Output exactly the lines from the first line of the records below through the line containing "pink robot: [224,252,289,327]", both included, leaving out any pictures.

[[ Information provided, beginning ]]

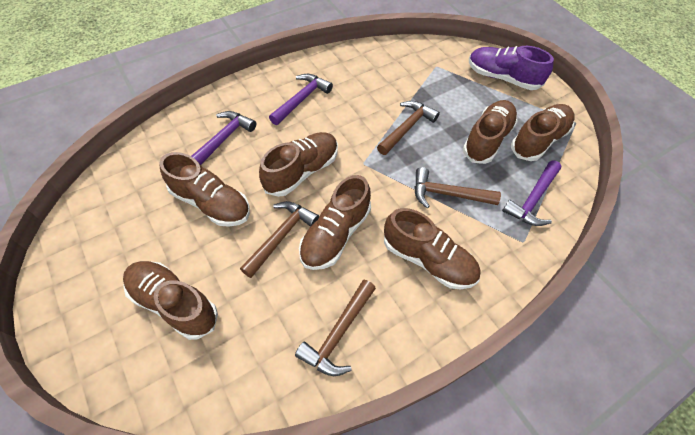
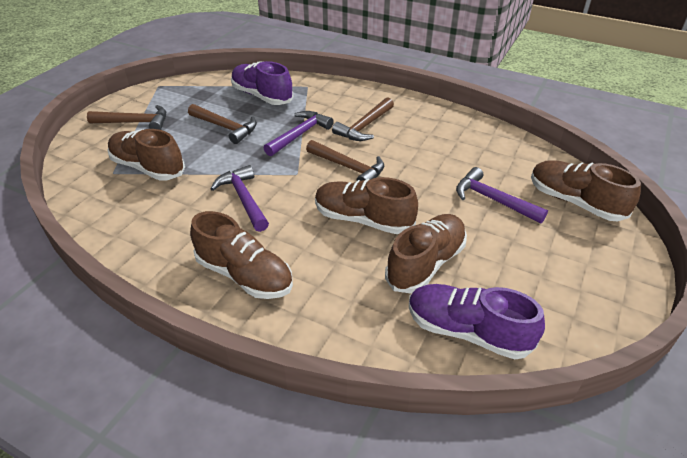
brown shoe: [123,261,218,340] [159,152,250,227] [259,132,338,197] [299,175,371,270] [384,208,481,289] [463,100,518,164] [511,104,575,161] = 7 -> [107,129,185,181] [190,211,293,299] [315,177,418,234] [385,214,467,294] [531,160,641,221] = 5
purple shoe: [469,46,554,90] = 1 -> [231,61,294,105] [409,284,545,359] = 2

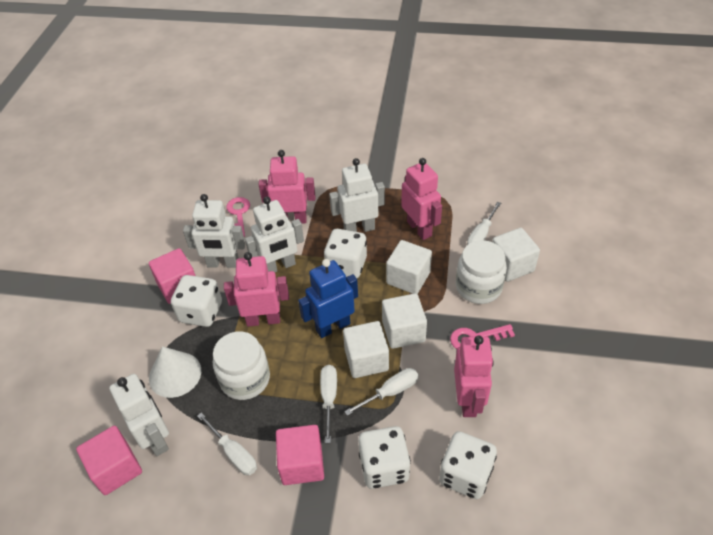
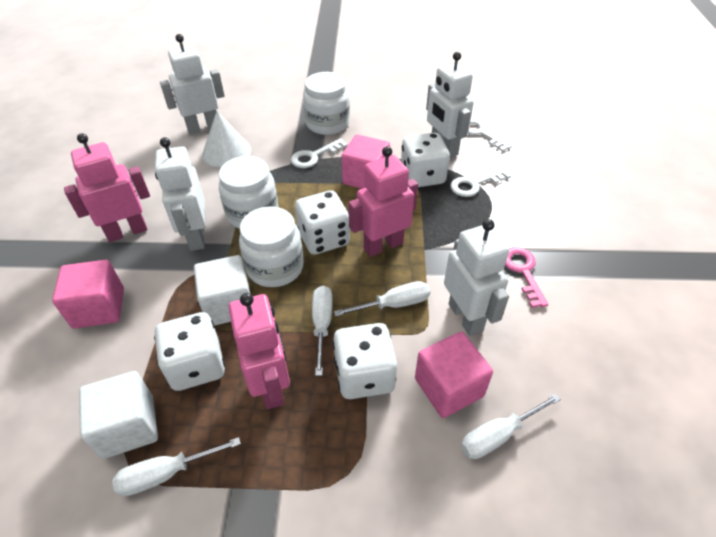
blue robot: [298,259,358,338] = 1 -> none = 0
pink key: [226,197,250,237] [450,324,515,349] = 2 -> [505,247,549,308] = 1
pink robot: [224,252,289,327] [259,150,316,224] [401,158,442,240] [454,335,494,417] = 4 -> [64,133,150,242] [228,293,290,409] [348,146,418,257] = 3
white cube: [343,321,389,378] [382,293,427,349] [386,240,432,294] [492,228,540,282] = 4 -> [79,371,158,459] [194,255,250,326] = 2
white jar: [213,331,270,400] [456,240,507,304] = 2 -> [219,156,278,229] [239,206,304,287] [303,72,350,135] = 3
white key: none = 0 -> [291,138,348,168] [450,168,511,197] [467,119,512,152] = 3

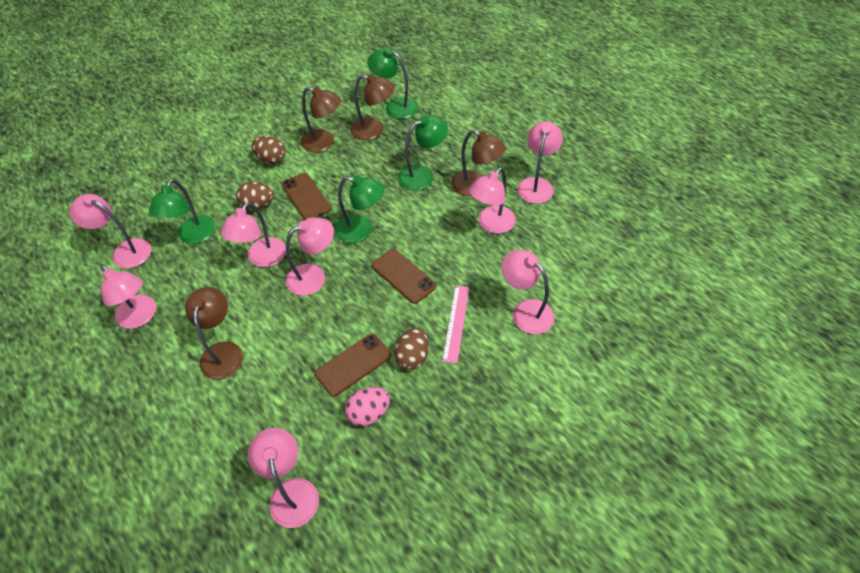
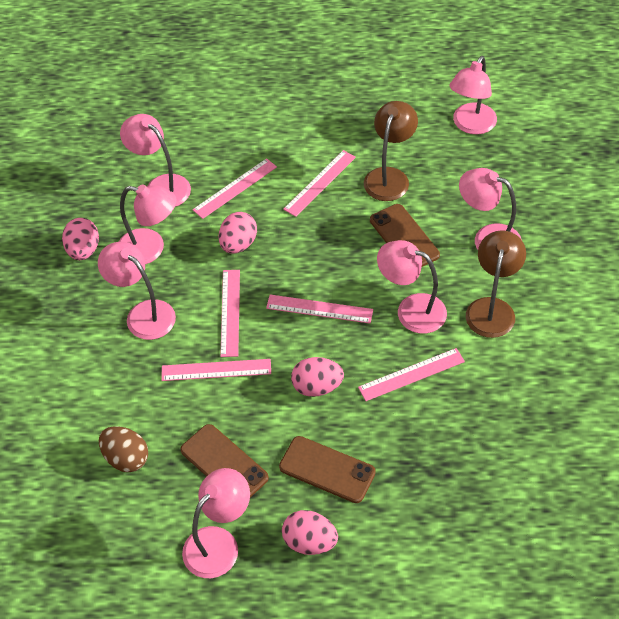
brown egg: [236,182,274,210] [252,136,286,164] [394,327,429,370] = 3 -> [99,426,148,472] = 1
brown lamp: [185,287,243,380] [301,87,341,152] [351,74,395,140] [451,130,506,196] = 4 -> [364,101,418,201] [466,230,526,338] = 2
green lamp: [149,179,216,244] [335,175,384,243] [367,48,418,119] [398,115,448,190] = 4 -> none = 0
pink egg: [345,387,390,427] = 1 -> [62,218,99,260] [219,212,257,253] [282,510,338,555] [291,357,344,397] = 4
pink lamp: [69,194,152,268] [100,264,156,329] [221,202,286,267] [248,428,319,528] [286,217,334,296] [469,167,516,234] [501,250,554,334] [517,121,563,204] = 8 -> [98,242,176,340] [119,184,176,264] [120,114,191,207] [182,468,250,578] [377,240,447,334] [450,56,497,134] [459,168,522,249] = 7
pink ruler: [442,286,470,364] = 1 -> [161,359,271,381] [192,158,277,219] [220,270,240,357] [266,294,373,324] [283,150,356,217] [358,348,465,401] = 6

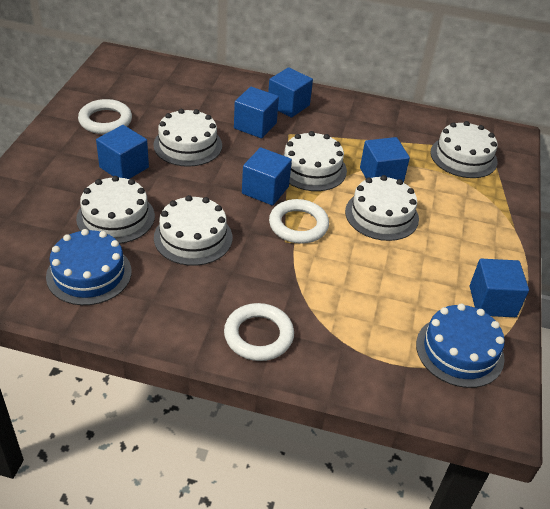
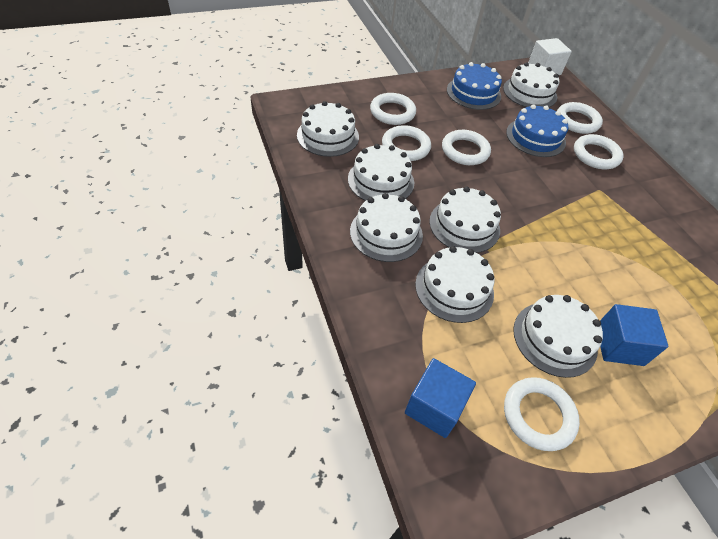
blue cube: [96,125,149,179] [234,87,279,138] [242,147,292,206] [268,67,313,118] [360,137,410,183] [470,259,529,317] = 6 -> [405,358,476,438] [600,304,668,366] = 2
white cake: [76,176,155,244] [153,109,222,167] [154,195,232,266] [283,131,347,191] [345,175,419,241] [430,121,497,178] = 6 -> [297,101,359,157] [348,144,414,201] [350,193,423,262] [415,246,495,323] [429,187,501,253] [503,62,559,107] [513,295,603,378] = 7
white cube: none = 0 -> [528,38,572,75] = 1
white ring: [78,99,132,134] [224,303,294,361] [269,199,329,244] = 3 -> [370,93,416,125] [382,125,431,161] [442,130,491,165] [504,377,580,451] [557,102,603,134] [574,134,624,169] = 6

[[ Information provided, end ]]

- _Task result_:
brown shoe: [123,261,218,340] [159,152,250,227] [259,132,338,197] [299,175,371,270] [384,208,481,289] [463,100,518,164] [511,104,575,161] = 7 -> [107,129,185,181] [190,211,293,299] [315,177,418,234] [385,214,467,294] [531,160,641,221] = 5
purple shoe: [469,46,554,90] = 1 -> [231,61,294,105] [409,284,545,359] = 2

blue robot: [298,259,358,338] = 1 -> none = 0
pink key: [226,197,250,237] [450,324,515,349] = 2 -> [505,247,549,308] = 1
pink robot: [224,252,289,327] [259,150,316,224] [401,158,442,240] [454,335,494,417] = 4 -> [64,133,150,242] [228,293,290,409] [348,146,418,257] = 3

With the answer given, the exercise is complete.